Stored data
◆ ◆ ◆ ◆ ◆ ◆ ◆

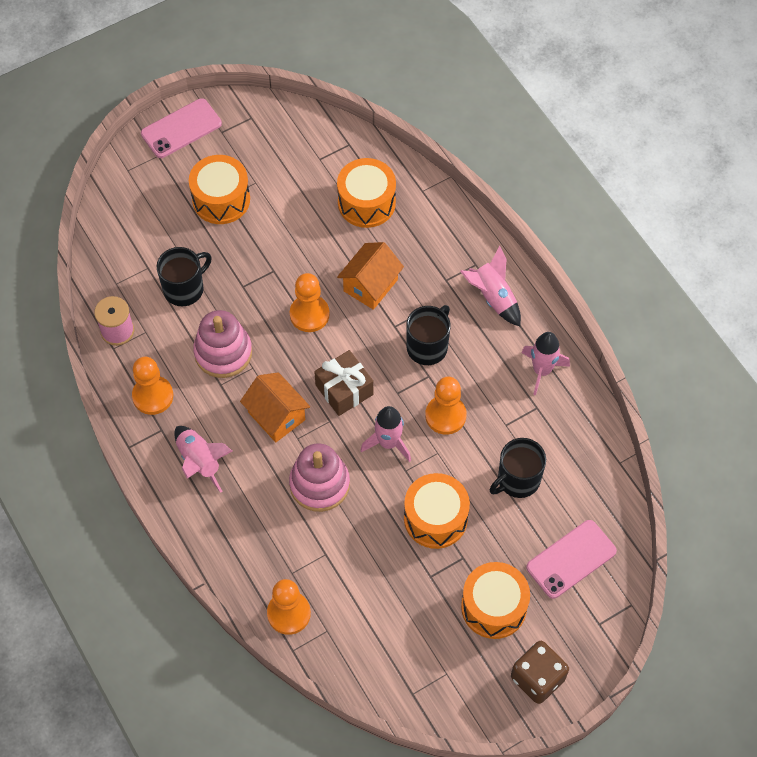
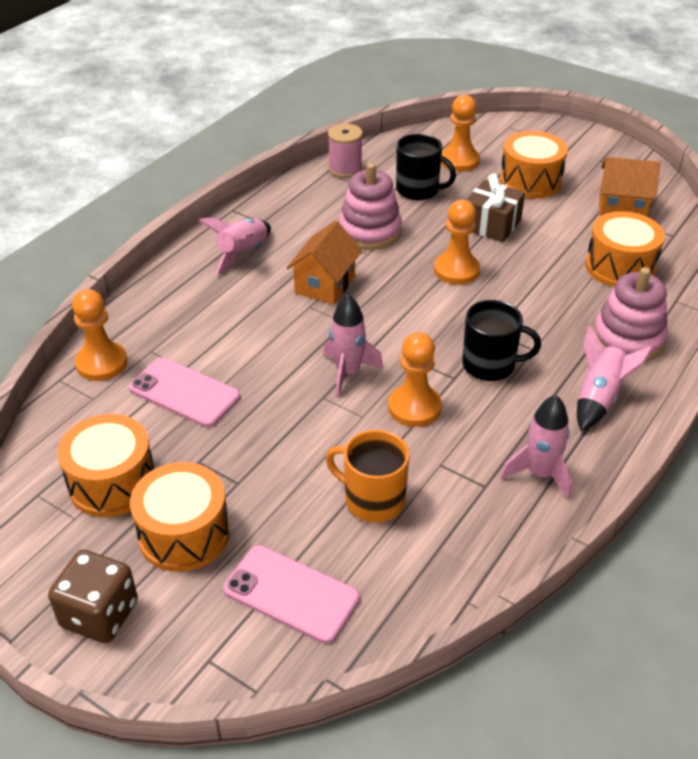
camera: 65 degrees right, 20 degrees down
(153, 396) = (293, 207): orange pawn -> orange pawn (459, 161)
(181, 129) = (579, 139): pink phone -> pink phone (184, 392)
(319, 484) = (265, 338): pink stacking toy -> pink stacking toy (628, 339)
(344, 390) = (388, 320): brown gift -> brown gift (491, 225)
(370, 285) = (527, 300): orange house -> orange house (622, 207)
(435, 518) = (276, 441): orange drum -> orange drum (112, 483)
(517, 480) = (373, 500): black mug -> orange mug

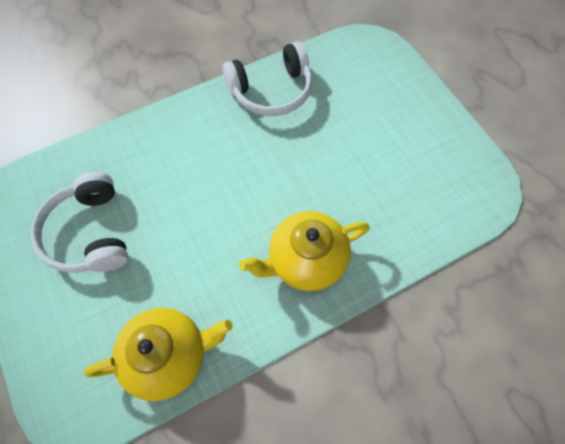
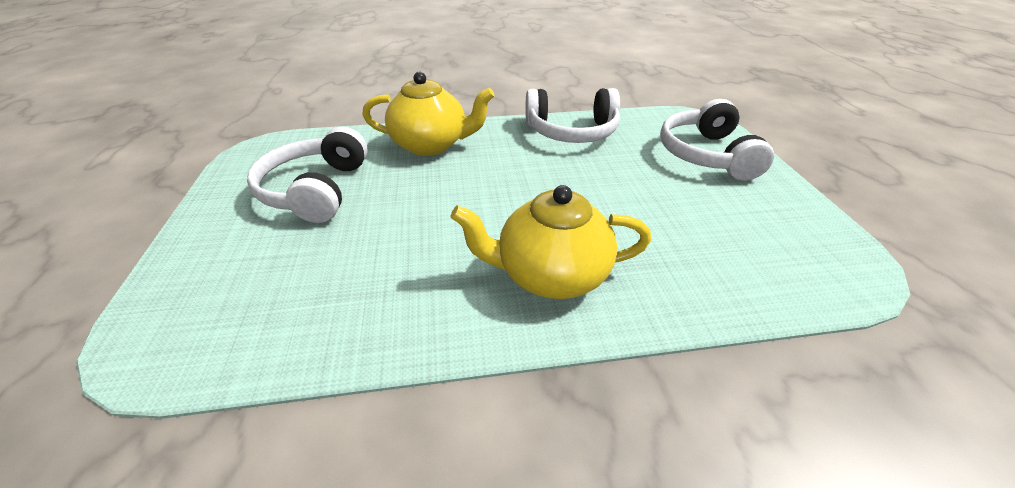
camera: 20 degrees right, 25 degrees down
(169, 355) = (315, 323): yellow teapot -> yellow teapot (431, 145)
(386, 92) = (706, 155): none -> white headphones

◆ ◆ ◆ ◆ ◆ ◆ ◆

WHAT YOU SHOULD DO
The entries above are to be repeated in full, except for their pictures.

RESULT FOR THIS EXERCISE
camera: 65 degrees right, 20 degrees down
(153, 396) = (293, 207): orange pawn -> orange pawn (459, 161)
(181, 129) = (579, 139): pink phone -> pink phone (184, 392)
(319, 484) = (265, 338): pink stacking toy -> pink stacking toy (628, 339)
(344, 390) = (388, 320): brown gift -> brown gift (491, 225)
(370, 285) = (527, 300): orange house -> orange house (622, 207)
(435, 518) = (276, 441): orange drum -> orange drum (112, 483)
(517, 480) = (373, 500): black mug -> orange mug

camera: 20 degrees right, 25 degrees down
(169, 355) = (315, 323): yellow teapot -> yellow teapot (431, 145)
(386, 92) = (706, 155): none -> white headphones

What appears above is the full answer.